═══ Exercise inputs

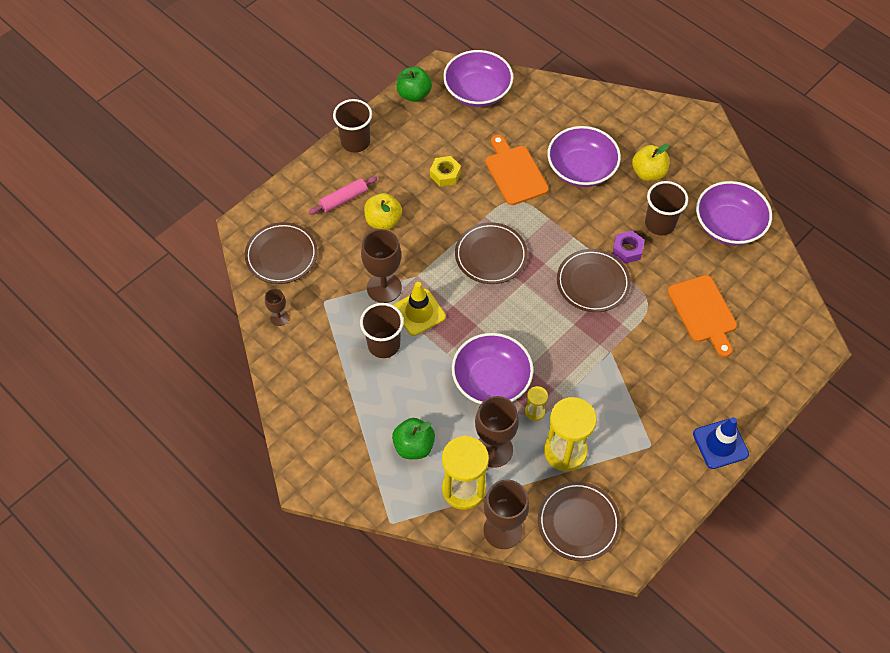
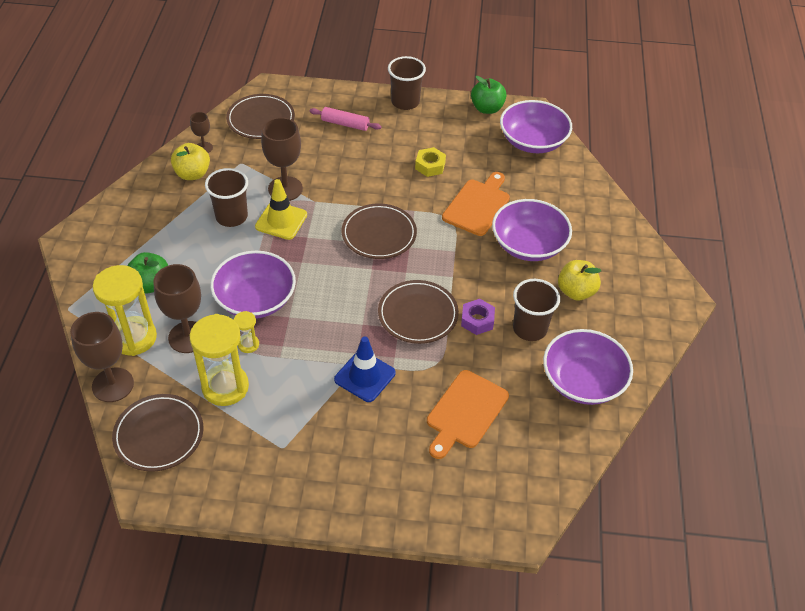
camera: 50 degrees right, 10 degrees down
(383, 221) = (347, 155): yellow apple -> yellow apple (192, 174)
(720, 444) = (329, 503): blue traffic cone -> blue traffic cone (365, 376)

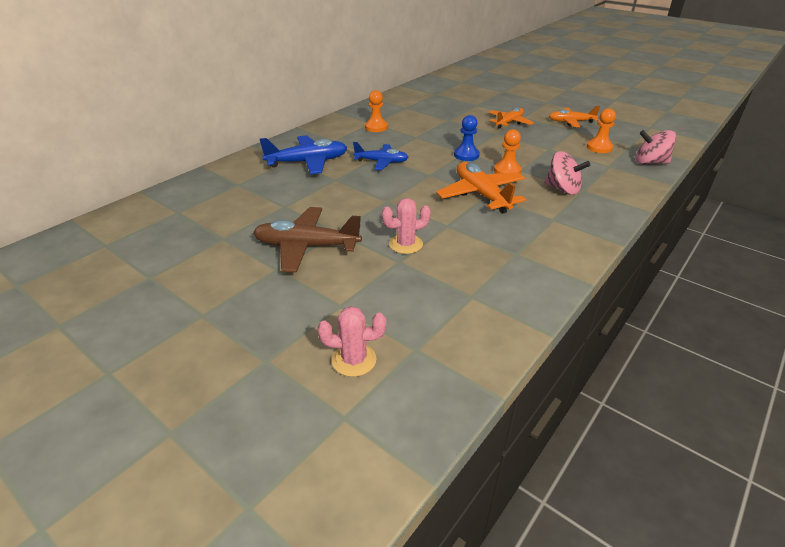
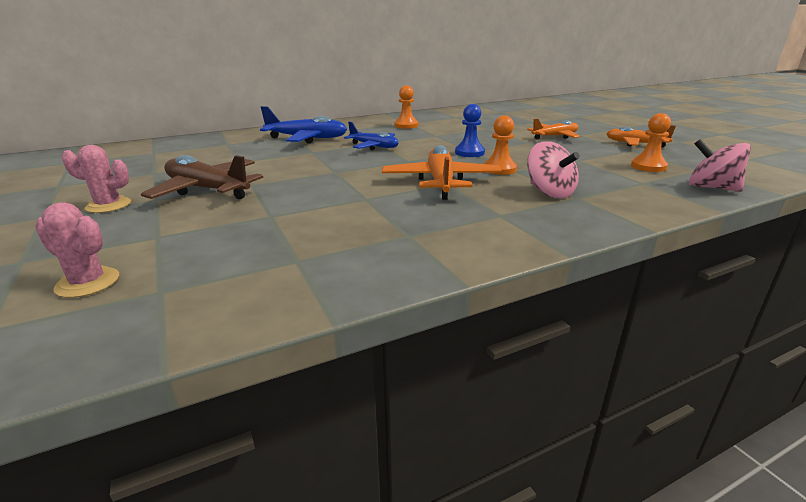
camera: 25 degrees right, 10 degrees down
(405, 244) = (299, 204): pink cactus -> pink cactus (108, 205)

══════

* **What the task requires**
What is needed here is an exact transcription of every record above, with images excluded.

* **Output of the task**
camera: 50 degrees right, 10 degrees down
(383, 221) = (347, 155): yellow apple -> yellow apple (192, 174)
(720, 444) = (329, 503): blue traffic cone -> blue traffic cone (365, 376)

camera: 25 degrees right, 10 degrees down
(405, 244) = (299, 204): pink cactus -> pink cactus (108, 205)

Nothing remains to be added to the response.